*** Input for this task ***
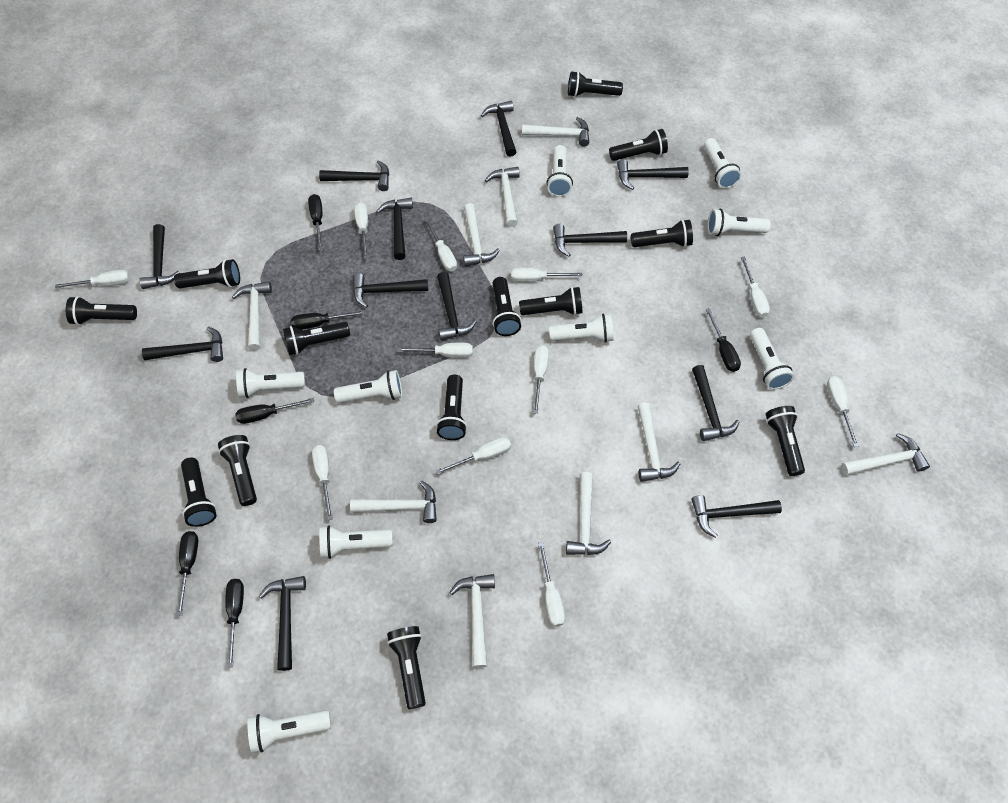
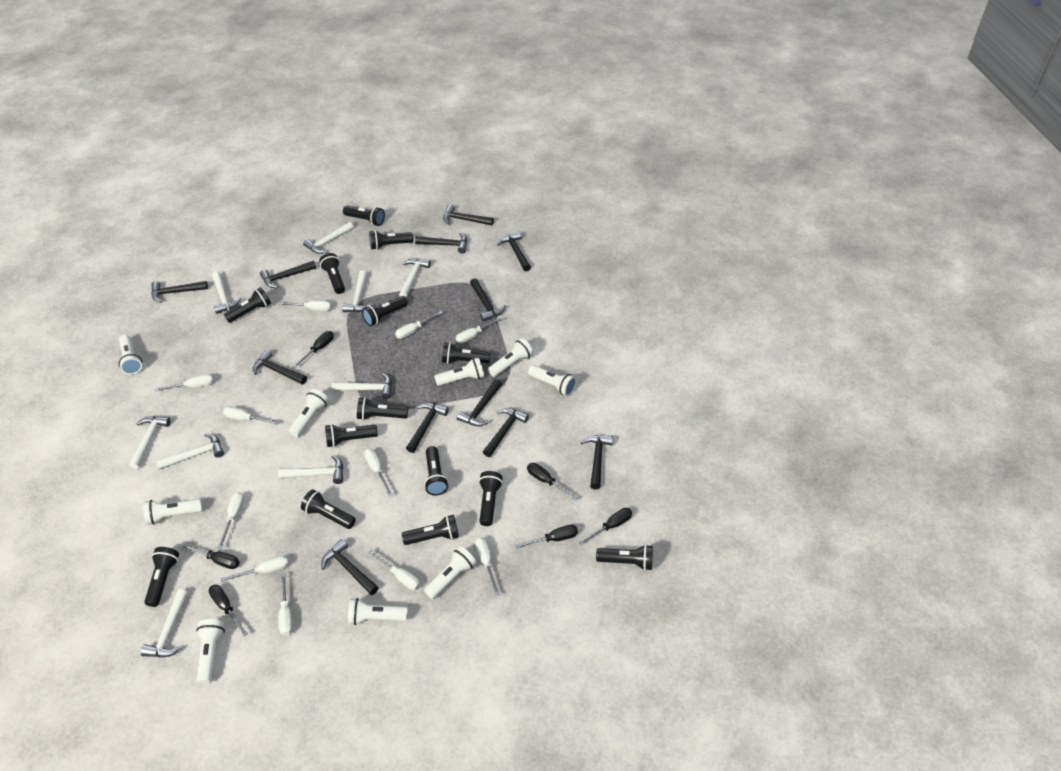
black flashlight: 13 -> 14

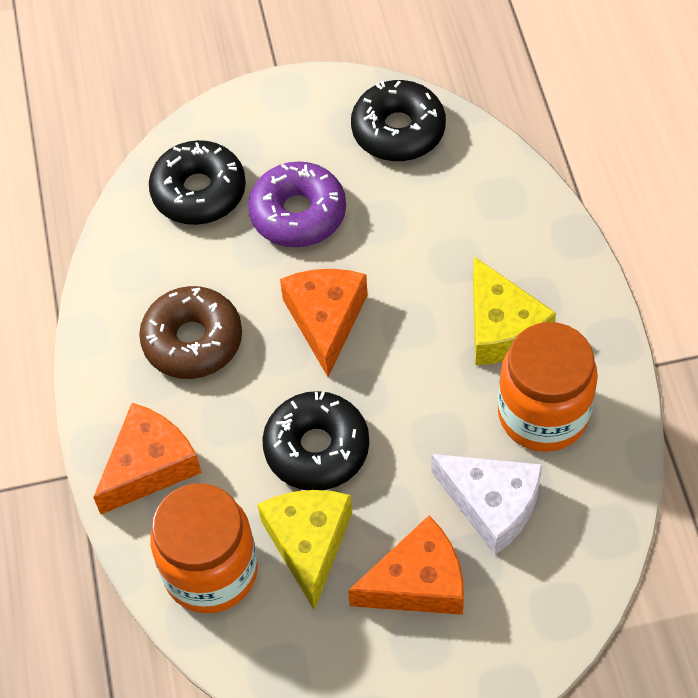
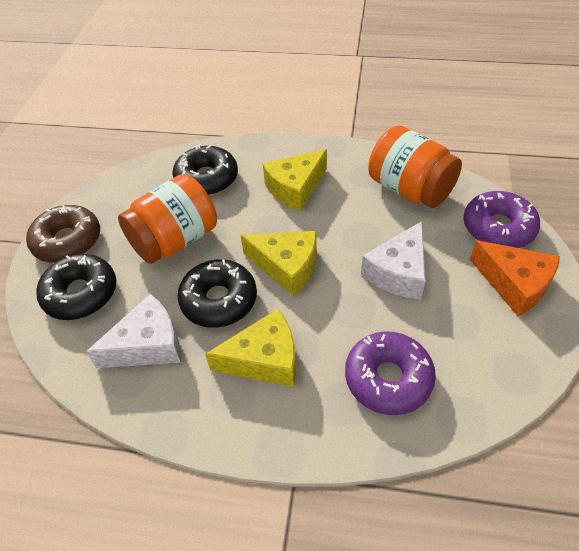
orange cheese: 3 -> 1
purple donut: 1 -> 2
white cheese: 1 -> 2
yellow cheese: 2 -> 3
***
— Problem —
Reproduce every line above that contains the string "cheese".

— Response —
orange cheese: 3 -> 1
white cheese: 1 -> 2
yellow cheese: 2 -> 3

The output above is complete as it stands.